Your task >> Work out how many lines of the listing below hold the word "degrees", and give that number only.

(Provided material begins)

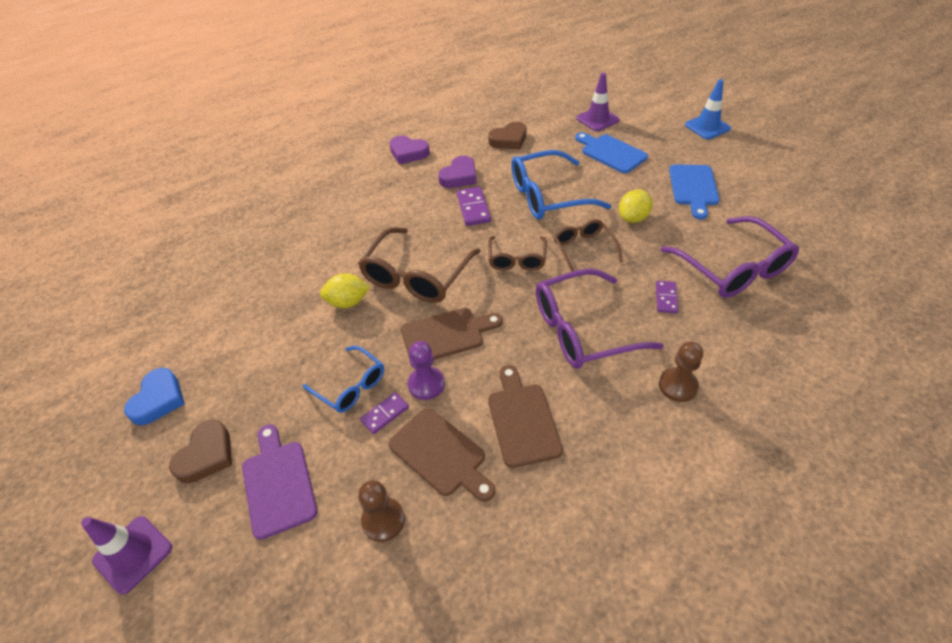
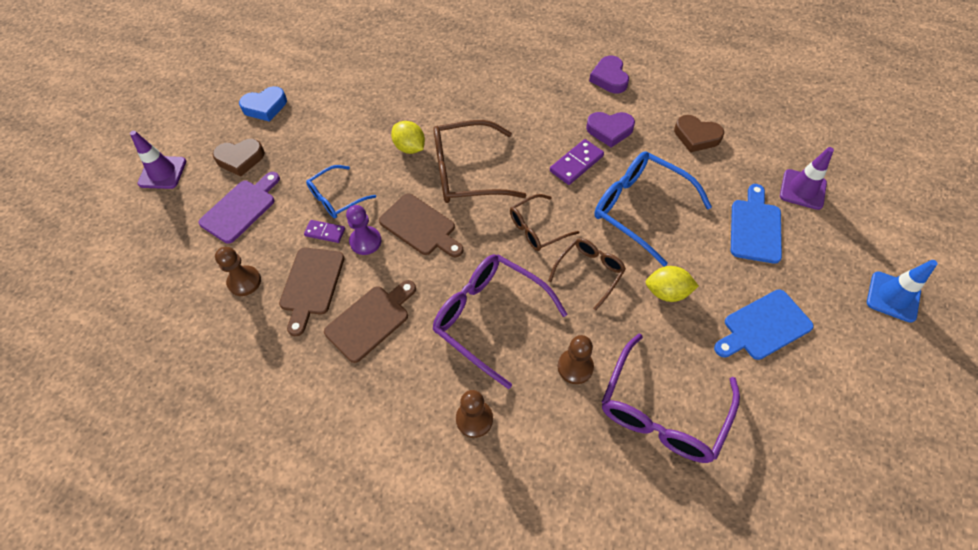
camera: 55 degrees right, 10 degrees up
(351, 386) = (336, 198): blue glasses -> blue glasses turned 45 degrees clockwise
(666, 298) = (575, 367): purple domino -> brown pawn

(Provided material ends)

Solution >> 2